### TO DO
Aside from the pictures, copy the listing exactly.

### SUPPLIED DATA
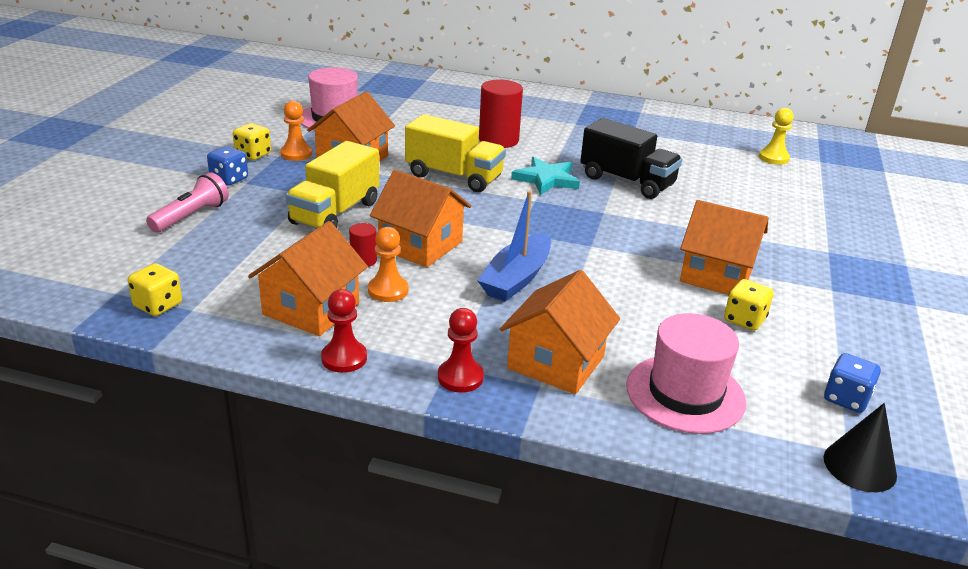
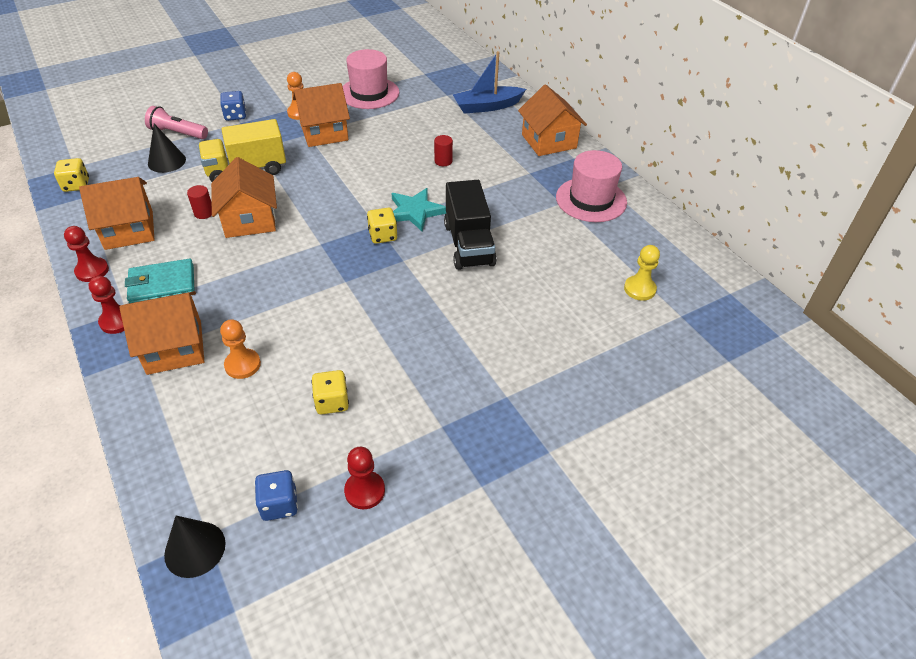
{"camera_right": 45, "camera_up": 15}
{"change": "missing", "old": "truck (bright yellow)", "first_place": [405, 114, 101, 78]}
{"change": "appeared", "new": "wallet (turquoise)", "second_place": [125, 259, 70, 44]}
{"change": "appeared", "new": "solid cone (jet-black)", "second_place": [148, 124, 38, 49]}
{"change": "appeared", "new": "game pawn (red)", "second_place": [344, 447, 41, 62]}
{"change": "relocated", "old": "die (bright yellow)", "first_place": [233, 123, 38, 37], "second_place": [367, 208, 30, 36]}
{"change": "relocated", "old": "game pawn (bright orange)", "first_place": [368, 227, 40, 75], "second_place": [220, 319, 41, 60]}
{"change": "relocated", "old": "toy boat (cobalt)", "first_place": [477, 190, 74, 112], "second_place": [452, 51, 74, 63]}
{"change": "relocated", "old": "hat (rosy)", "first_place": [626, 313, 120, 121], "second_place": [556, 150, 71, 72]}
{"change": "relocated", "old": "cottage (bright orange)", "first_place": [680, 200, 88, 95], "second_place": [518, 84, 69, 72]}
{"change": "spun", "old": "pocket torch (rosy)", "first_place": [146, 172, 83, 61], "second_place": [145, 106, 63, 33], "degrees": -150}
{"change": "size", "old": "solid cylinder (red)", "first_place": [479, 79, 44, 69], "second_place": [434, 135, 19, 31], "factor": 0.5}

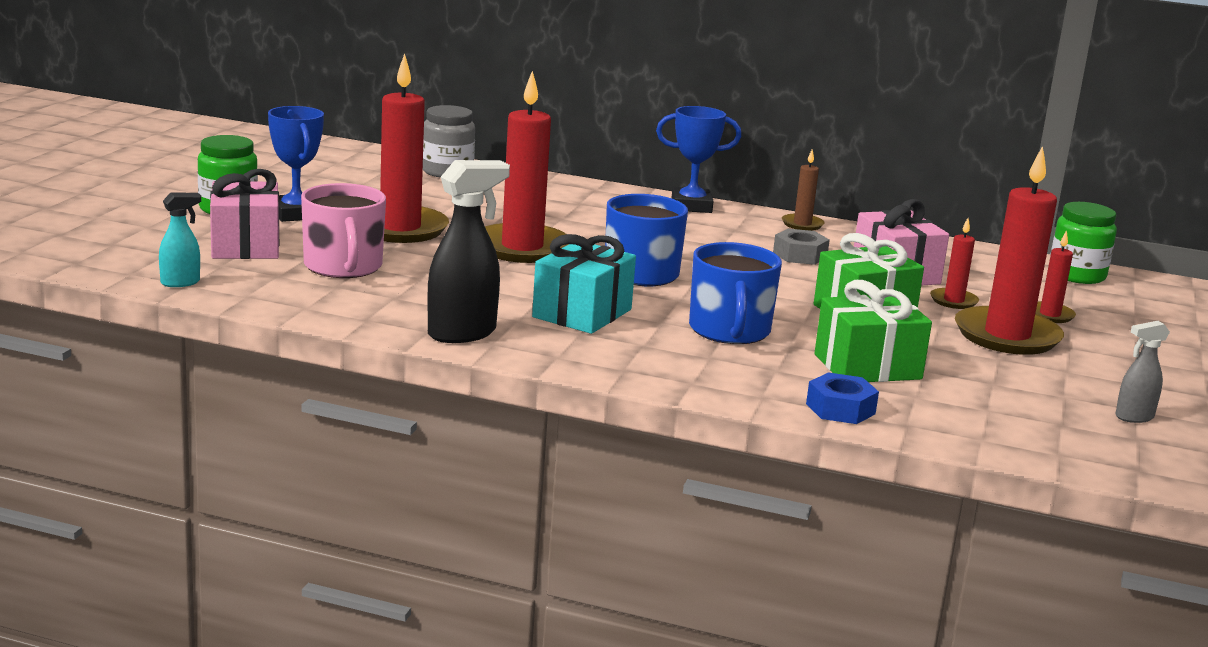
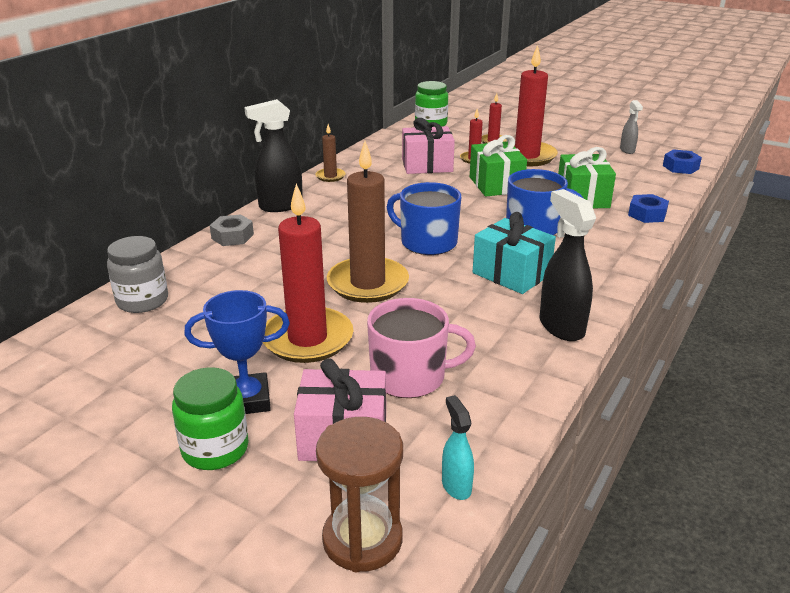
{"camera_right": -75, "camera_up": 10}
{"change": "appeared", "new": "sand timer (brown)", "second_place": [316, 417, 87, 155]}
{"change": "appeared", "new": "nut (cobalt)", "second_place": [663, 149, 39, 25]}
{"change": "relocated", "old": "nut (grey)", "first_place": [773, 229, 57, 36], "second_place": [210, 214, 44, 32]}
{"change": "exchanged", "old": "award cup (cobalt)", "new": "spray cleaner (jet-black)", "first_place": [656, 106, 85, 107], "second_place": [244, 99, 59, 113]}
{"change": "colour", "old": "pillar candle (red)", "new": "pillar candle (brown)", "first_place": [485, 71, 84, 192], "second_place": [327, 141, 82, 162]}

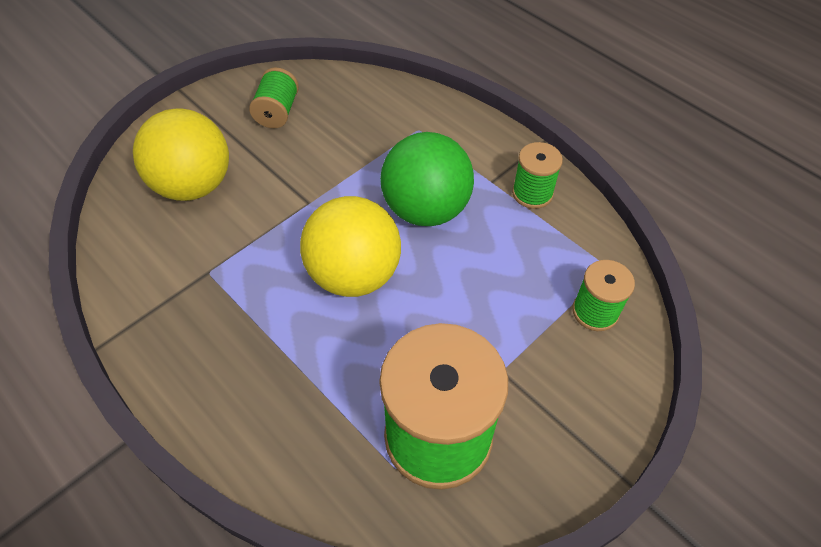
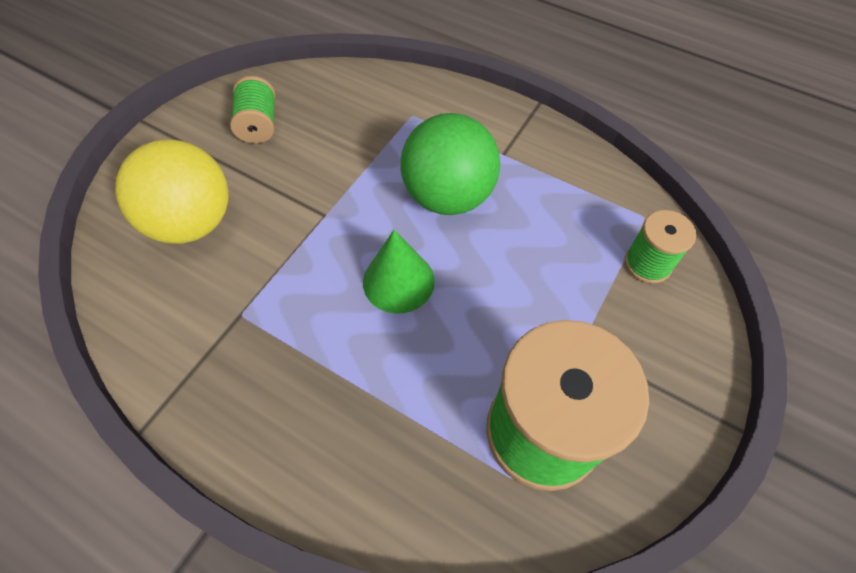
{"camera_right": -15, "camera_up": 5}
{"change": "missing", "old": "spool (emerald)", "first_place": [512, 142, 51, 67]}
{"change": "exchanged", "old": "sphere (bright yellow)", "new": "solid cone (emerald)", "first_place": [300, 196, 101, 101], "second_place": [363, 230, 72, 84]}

### REPLY
{"camera_right": 45, "camera_up": 15}
{"change": "missing", "old": "truck (bright yellow)", "first_place": [405, 114, 101, 78]}
{"change": "appeared", "new": "wallet (turquoise)", "second_place": [125, 259, 70, 44]}
{"change": "appeared", "new": "solid cone (jet-black)", "second_place": [148, 124, 38, 49]}
{"change": "appeared", "new": "game pawn (red)", "second_place": [344, 447, 41, 62]}
{"change": "relocated", "old": "die (bright yellow)", "first_place": [233, 123, 38, 37], "second_place": [367, 208, 30, 36]}
{"change": "relocated", "old": "game pawn (bright orange)", "first_place": [368, 227, 40, 75], "second_place": [220, 319, 41, 60]}
{"change": "relocated", "old": "toy boat (cobalt)", "first_place": [477, 190, 74, 112], "second_place": [452, 51, 74, 63]}
{"change": "relocated", "old": "hat (rosy)", "first_place": [626, 313, 120, 121], "second_place": [556, 150, 71, 72]}
{"change": "relocated", "old": "cottage (bright orange)", "first_place": [680, 200, 88, 95], "second_place": [518, 84, 69, 72]}
{"change": "spun", "old": "pocket torch (rosy)", "first_place": [146, 172, 83, 61], "second_place": [145, 106, 63, 33], "degrees": -150}
{"change": "size", "old": "solid cylinder (red)", "first_place": [479, 79, 44, 69], "second_place": [434, 135, 19, 31], "factor": 0.5}

{"camera_right": -75, "camera_up": 10}
{"change": "appeared", "new": "sand timer (brown)", "second_place": [316, 417, 87, 155]}
{"change": "appeared", "new": "nut (cobalt)", "second_place": [663, 149, 39, 25]}
{"change": "relocated", "old": "nut (grey)", "first_place": [773, 229, 57, 36], "second_place": [210, 214, 44, 32]}
{"change": "exchanged", "old": "award cup (cobalt)", "new": "spray cleaner (jet-black)", "first_place": [656, 106, 85, 107], "second_place": [244, 99, 59, 113]}
{"change": "colour", "old": "pillar candle (red)", "new": "pillar candle (brown)", "first_place": [485, 71, 84, 192], "second_place": [327, 141, 82, 162]}

{"camera_right": -15, "camera_up": 5}
{"change": "missing", "old": "spool (emerald)", "first_place": [512, 142, 51, 67]}
{"change": "exchanged", "old": "sphere (bright yellow)", "new": "solid cone (emerald)", "first_place": [300, 196, 101, 101], "second_place": [363, 230, 72, 84]}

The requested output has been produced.